[Before-and-after object lists]
◆ ◆ ◆ ◆
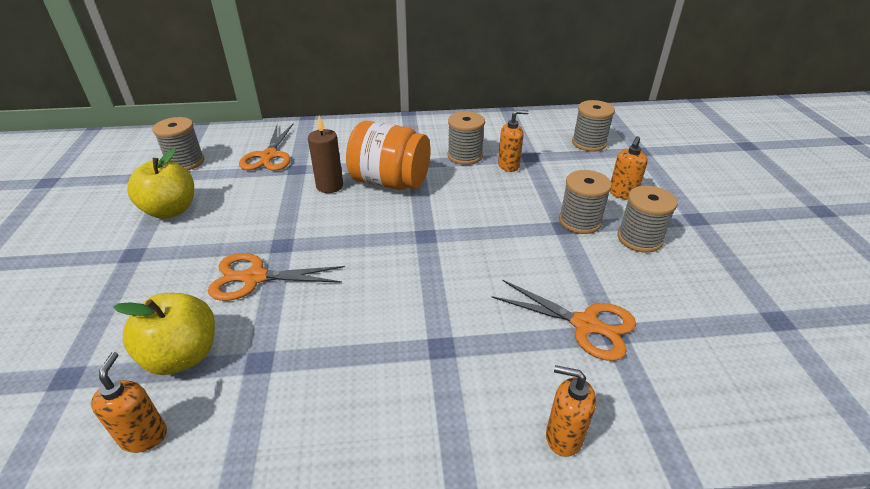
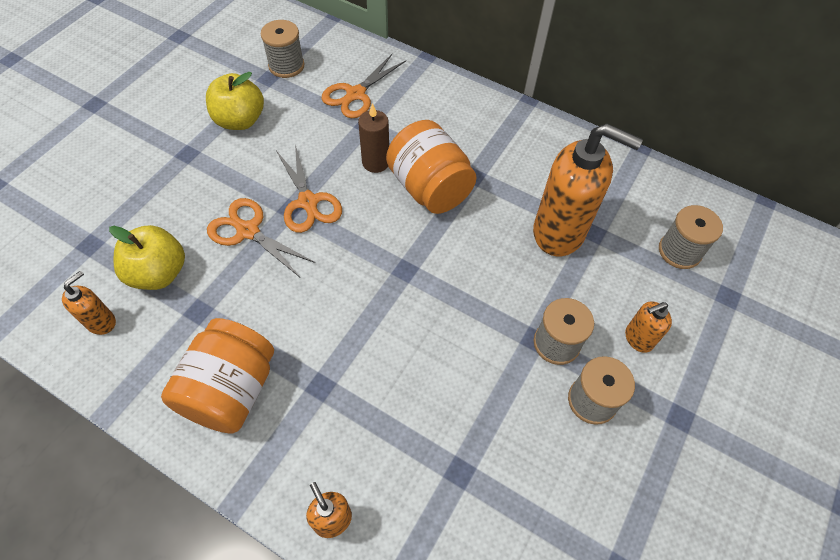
camera: 35 degrees right, 20 degrees up
(359, 402) = (231, 390): none -> orange jar
(465, 156) = (529, 194): grey spool -> none
(509, 166) = (559, 232): orange soap dispenser -> orange soap dispenser, size x2.15
(585, 324) = (444, 447): orange scissors -> orange scissors (308, 202)

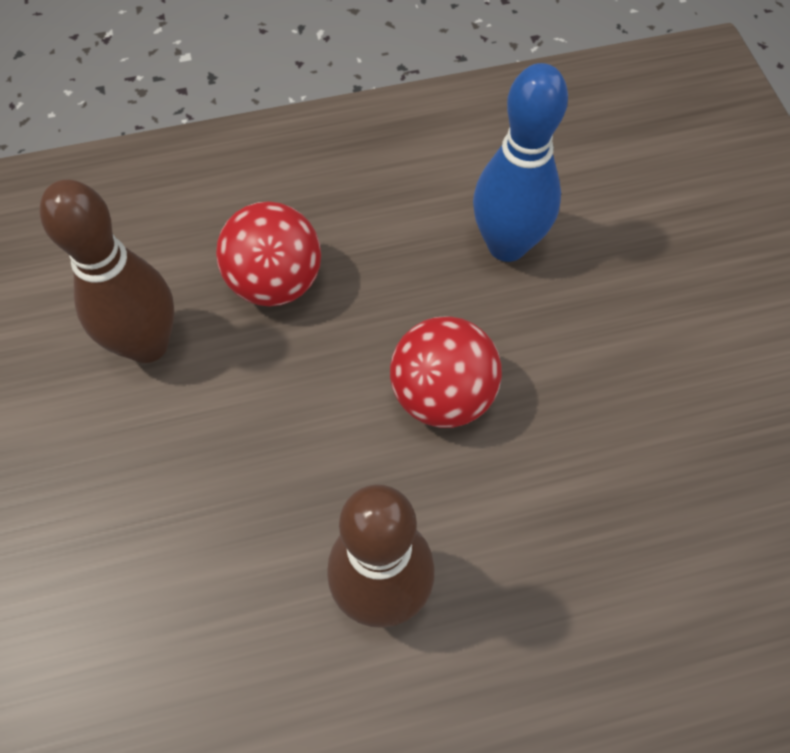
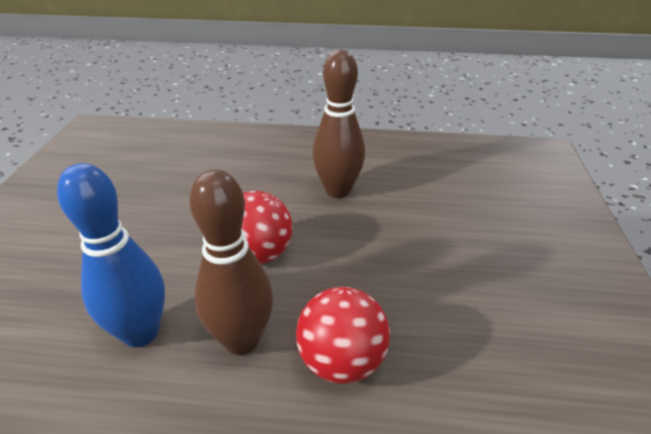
camera: 160 degrees left, 25 degrees down
(147, 344) = (458, 342): brown bowling pin -> brown bowling pin (242, 340)

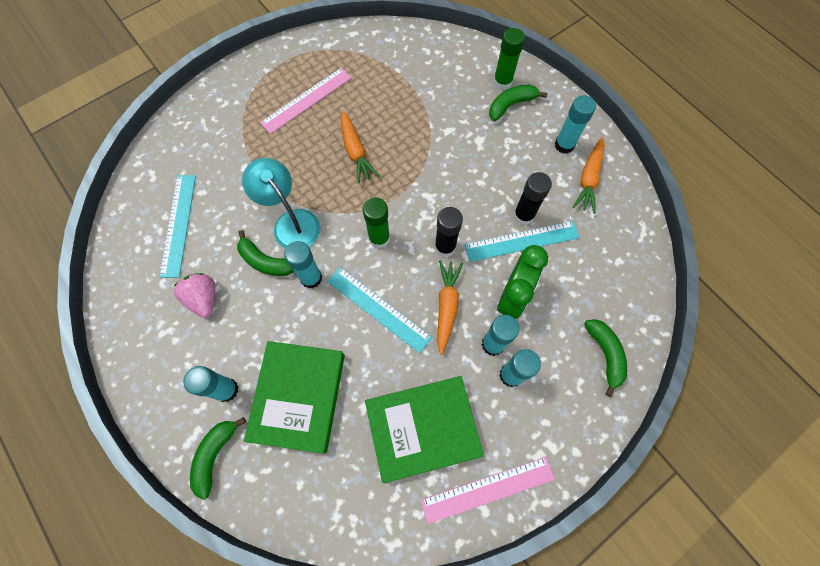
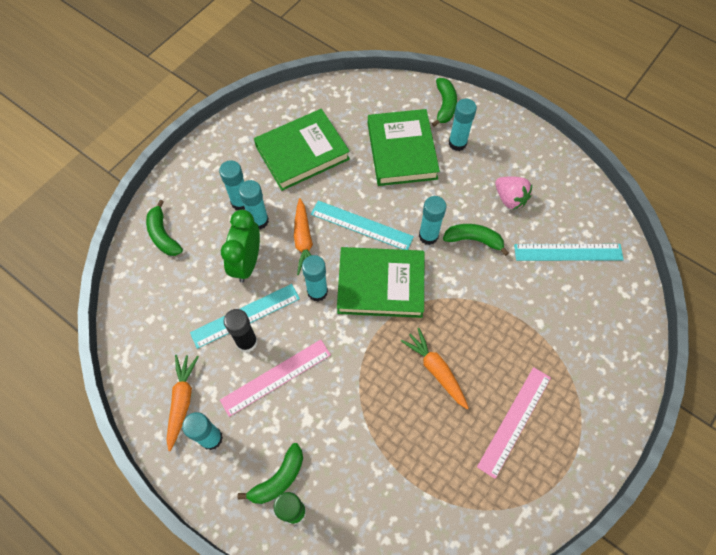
camera: 165 degrees right, 5 degrees down
(178, 224) = (568, 252): turquoise ruler -> turquoise ruler turned 75 degrees counterclockwise
(291, 222) = (468, 280): turquoise lamp -> none
(379, 238) = (381, 285): green glue stick -> green book
(445, 247) = (317, 292): black glue stick -> turquoise glue stick
(488, 489) = (247, 129): pink ruler -> pink ruler (276, 377)

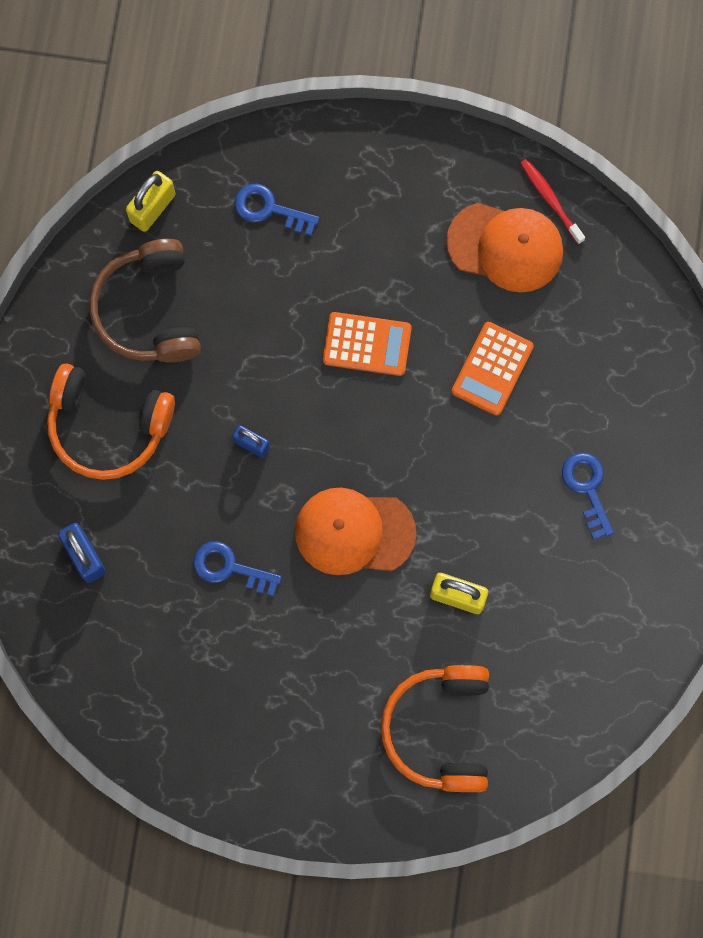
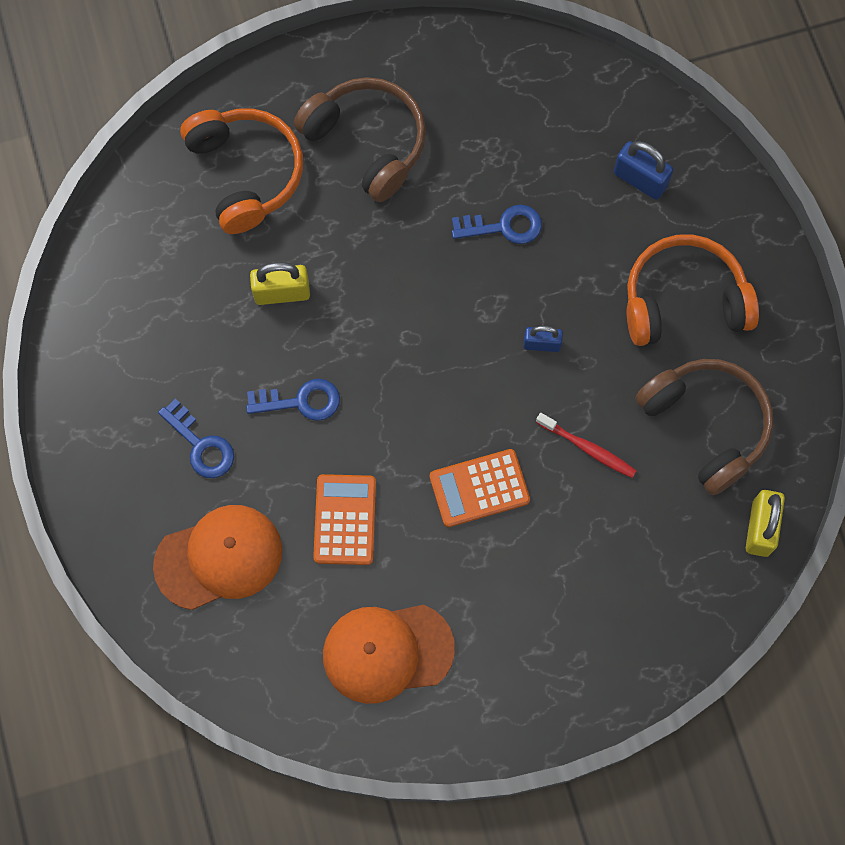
camera: 155 degrees right, 5 degrees down
(269, 209) = (644, 581): blue key -> blue key (300, 401)
(314, 708) = (367, 143): none -> brown headphones
(354, 532) = (405, 307): orange cap -> orange cap (219, 558)
(550, 200) = (363, 724): red toothbrush -> red toothbrush (588, 448)

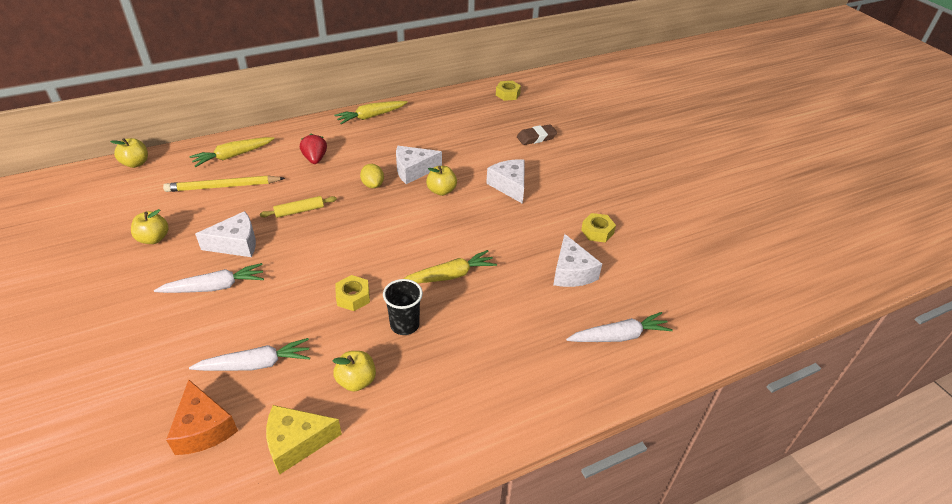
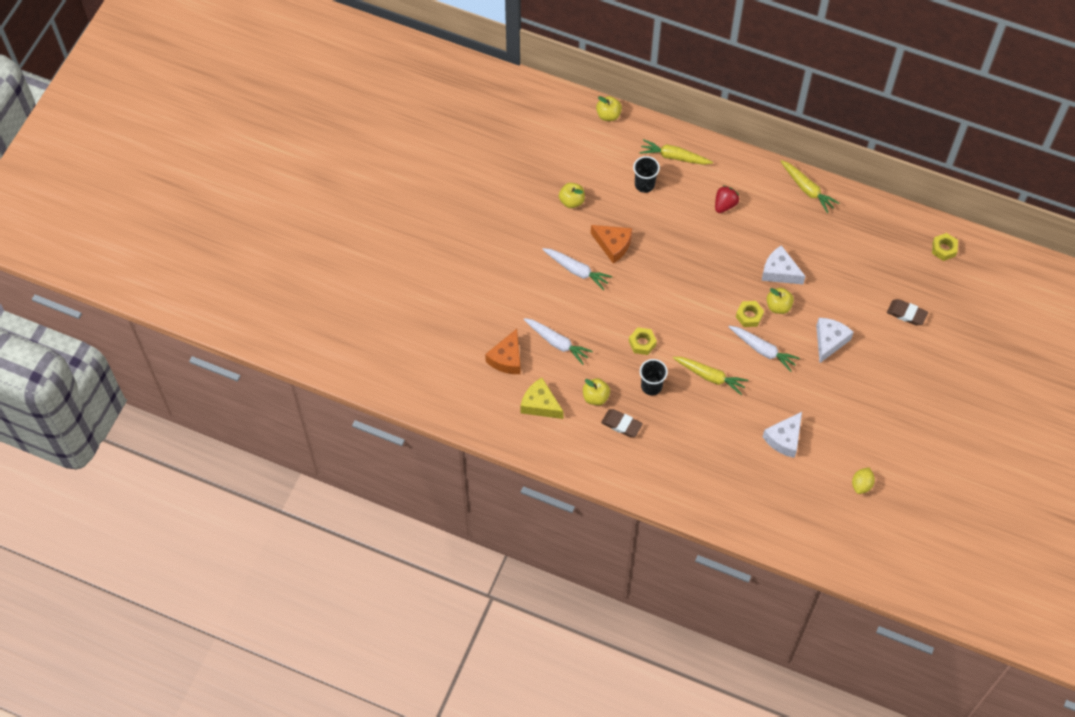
camera: 50 degrees right, 20 degrees up
(223, 186) = (644, 184): yellow pencil -> black cup
(236, 244) = (613, 245): white cheese -> orange cheese
(299, 211) = (672, 248): yellow rolling pin -> none
(371, 116) = (807, 189): yellow carrot -> yellow carrot turned 150 degrees counterclockwise
(373, 185) = (739, 262): yellow lemon -> yellow lemon (861, 484)
(414, 383) = (621, 424): none -> brown eraser
(597, 232) = (839, 427): yellow nut -> yellow nut (749, 316)
(619, 336) = (757, 499): white carrot -> white carrot (763, 350)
◆ ◆ ◆ ◆
Assignment — Would you please print only the lines running from the one with "(314, 708) = (367, 143): none" to the final line of the entries above, exactly as written and without pictures?

Answer area —
(314, 708) = (367, 143): none -> brown headphones
(354, 532) = (405, 307): orange cap -> orange cap (219, 558)
(550, 200) = (363, 724): red toothbrush -> red toothbrush (588, 448)

camera: 50 degrees right, 20 degrees up
(223, 186) = (644, 184): yellow pencil -> black cup
(236, 244) = (613, 245): white cheese -> orange cheese
(299, 211) = (672, 248): yellow rolling pin -> none
(371, 116) = (807, 189): yellow carrot -> yellow carrot turned 150 degrees counterclockwise
(373, 185) = (739, 262): yellow lemon -> yellow lemon (861, 484)
(414, 383) = (621, 424): none -> brown eraser
(597, 232) = (839, 427): yellow nut -> yellow nut (749, 316)
(619, 336) = (757, 499): white carrot -> white carrot (763, 350)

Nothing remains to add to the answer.